Assignment: Wherever "moved" appears in a line of the listing, report that line.

Record set:

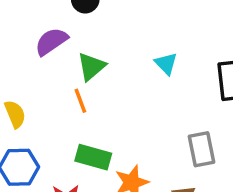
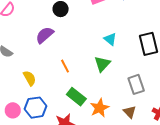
green triangle: (91, 67) -> (102, 64), moved
green rectangle: (93, 157) -> (76, 97), turned 30

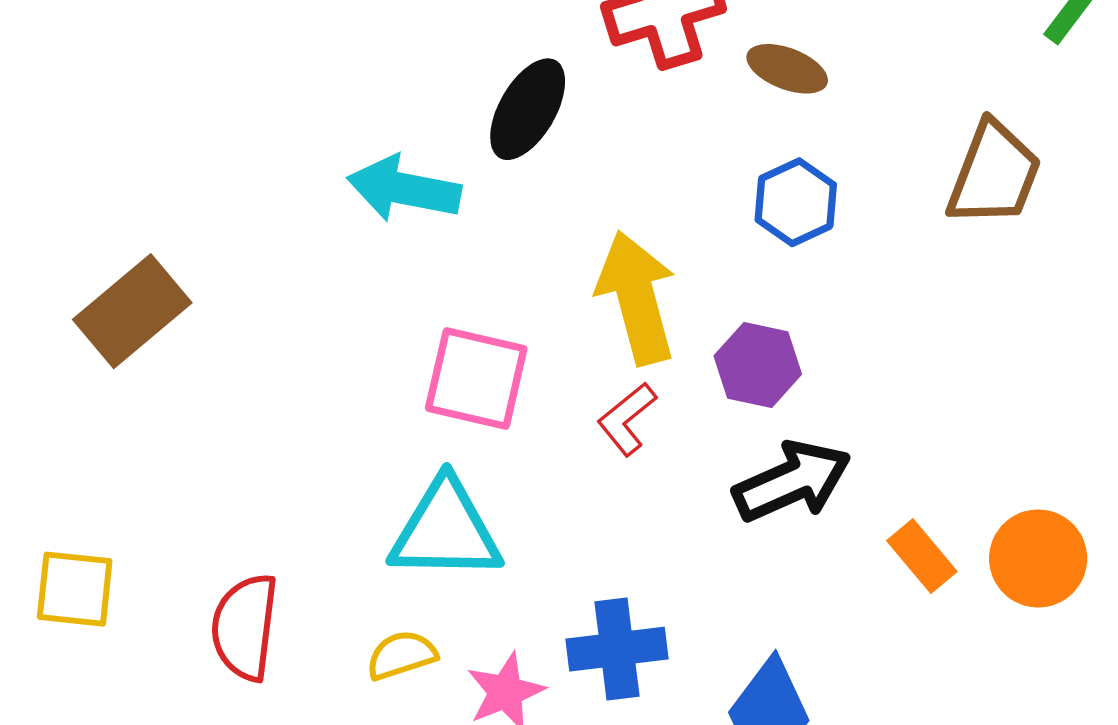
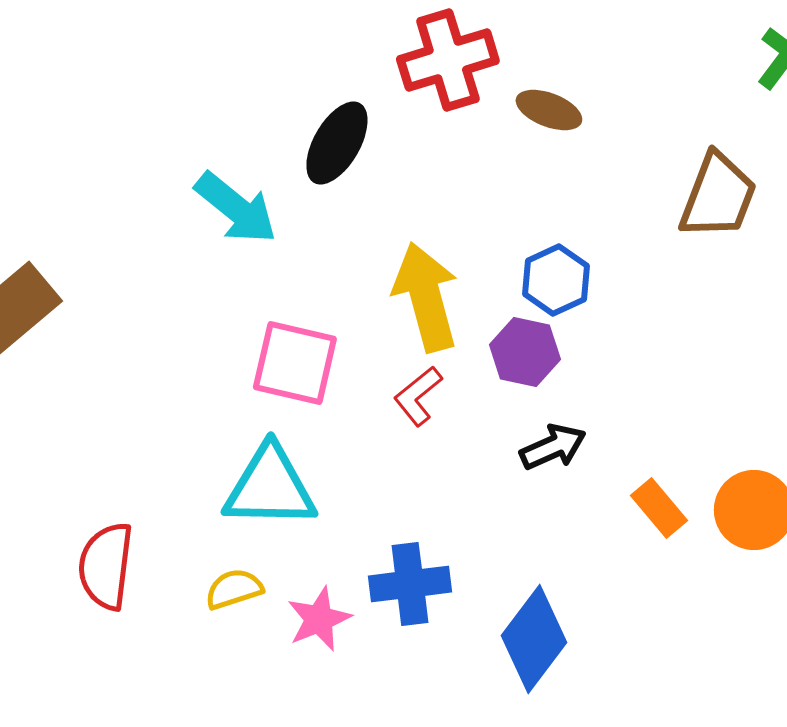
cyan arrow: (404, 189) -> (236, 208), turned -152
blue hexagon: (796, 202) -> (556, 280), moved
black arrow: (792, 481) -> (553, 447), size x0.7

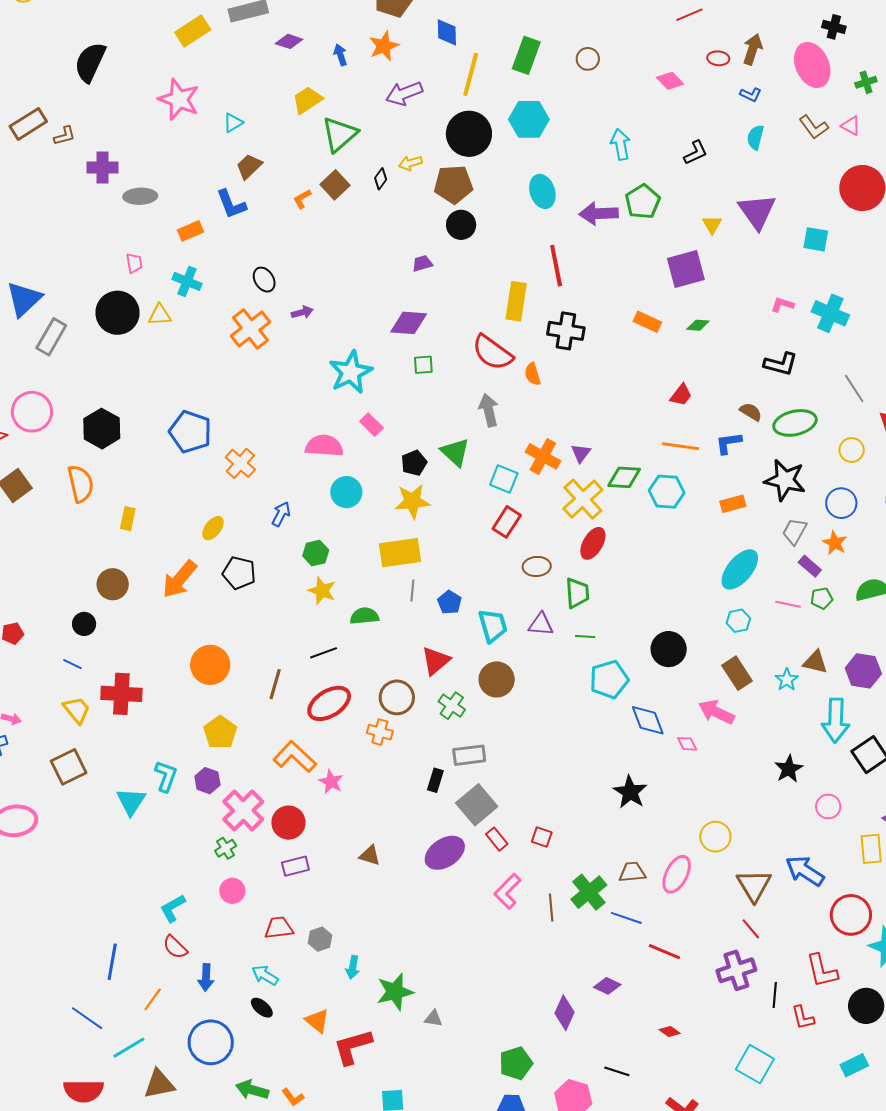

Your response:
green triangle: (91, 67) -> (102, 64), moved
blue hexagon: (796, 202) -> (556, 280), moved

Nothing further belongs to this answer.